## EXERCISE REQUIREMENTS
All of the records below must be reproduced exactly, minus any pictures.

## DATASET EXCERPTS
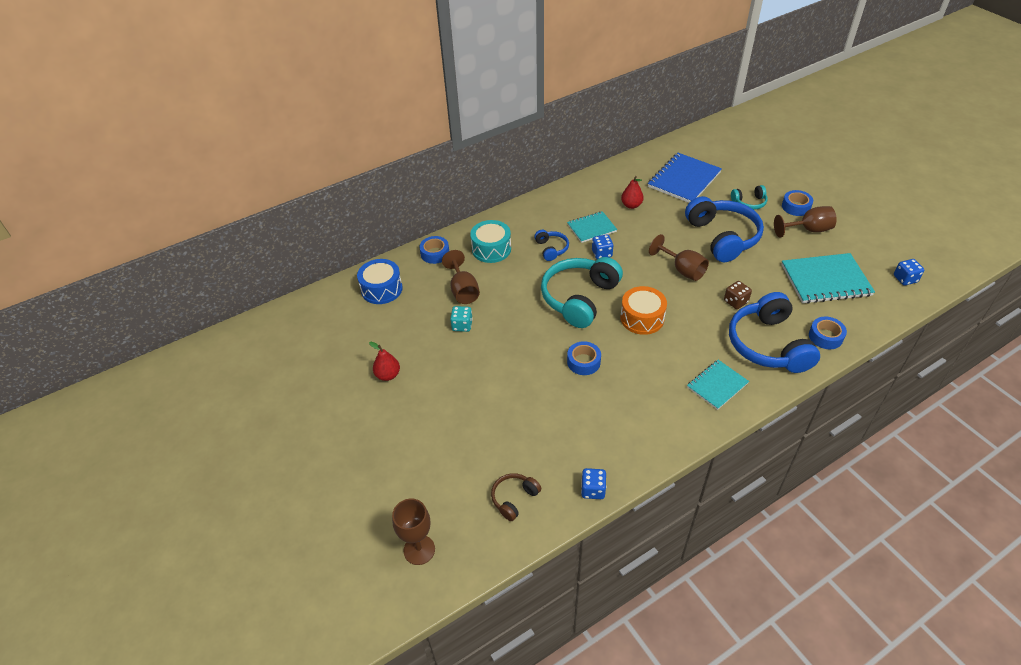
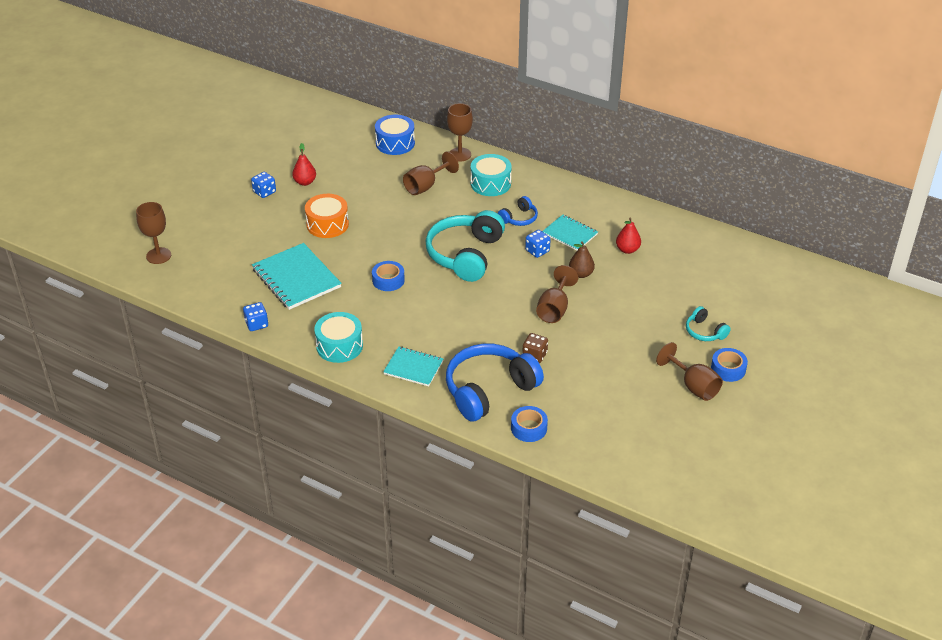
camera: 60 degrees right, 5 degrees down
(435, 253) = (460, 154): blue tape -> brown goblet
(462, 325) = (384, 200): turquoise dice -> none
(514, 498) = (226, 286): brown headphones -> none
(579, 298) = (465, 255): turquoise headphones -> turquoise headphones turned 75 degrees counterclockwise
(642, 318) = (467, 300): orange drum -> orange drum (327, 224)
(646, 240) = (581, 274): none -> brown pear
(661, 430) = (339, 346): none -> turquoise drum
(684, 180) = (703, 275): blue notebook -> none
(722, 237) = (628, 325): blue headphones -> none
(825, 280) = (617, 414): turquoise notebook -> turquoise notebook (296, 278)
(905, 279) = (668, 476): blue dice -> blue dice (264, 192)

## SOLUTION FOR THIS PROBLEM
camera: 60 degrees right, 5 degrees down
(435, 253) = (460, 154): blue tape -> brown goblet
(462, 325) = (384, 200): turquoise dice -> none
(514, 498) = (226, 286): brown headphones -> none
(579, 298) = (465, 255): turquoise headphones -> turquoise headphones turned 75 degrees counterclockwise
(642, 318) = (467, 300): orange drum -> orange drum (327, 224)
(646, 240) = (581, 274): none -> brown pear
(661, 430) = (339, 346): none -> turquoise drum
(684, 180) = (703, 275): blue notebook -> none
(722, 237) = (628, 325): blue headphones -> none
(825, 280) = (617, 414): turquoise notebook -> turquoise notebook (296, 278)
(905, 279) = (668, 476): blue dice -> blue dice (264, 192)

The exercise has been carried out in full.